=== Begin Enclosure ===
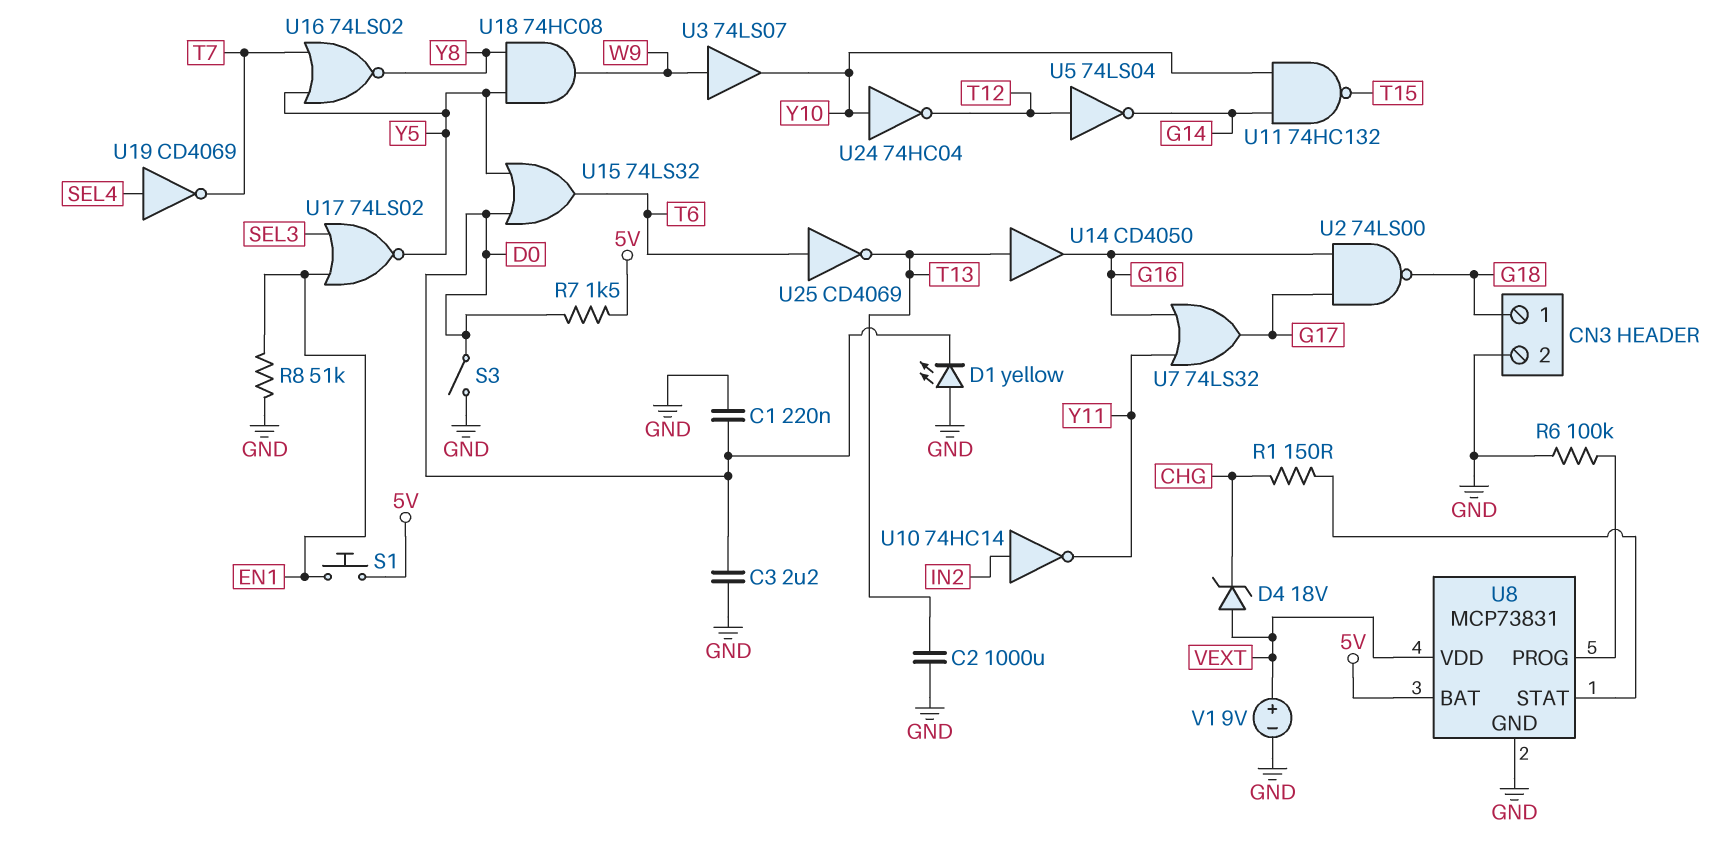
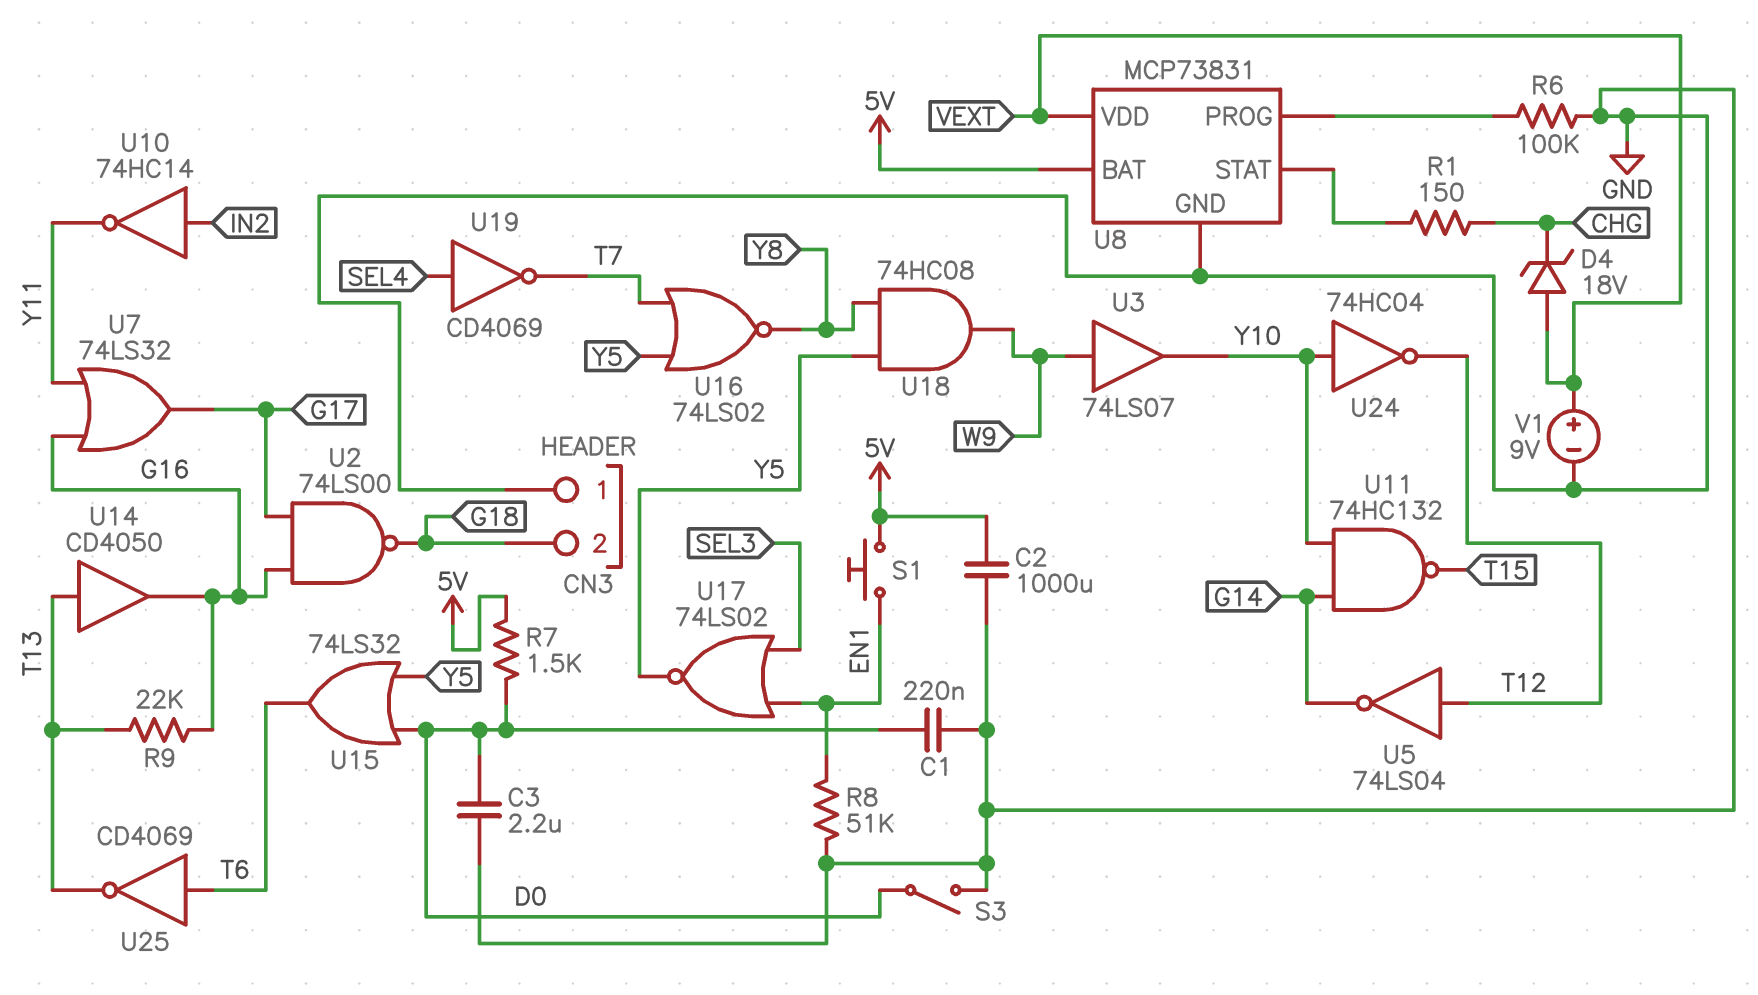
C2: 1000uF (GND, T13) -> 1000uF (5V, GND)
CN3 pin 1: G18 -> GND
CN3 pin 2: GND -> G18
D1: LED yellow (A GND, K D0) -> none
R9: none -> 22k (G16, T13)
=== End Enclosure ===
### [Task details]
Output nothing but the lines from the one that contains "CN3 pin 1: G18 -> GND" through the final line of the entries above, exactly as they appear.

### [Output of the task]
CN3 pin 1: G18 -> GND
CN3 pin 2: GND -> G18
D1: LED yellow (A GND, K D0) -> none
R9: none -> 22k (G16, T13)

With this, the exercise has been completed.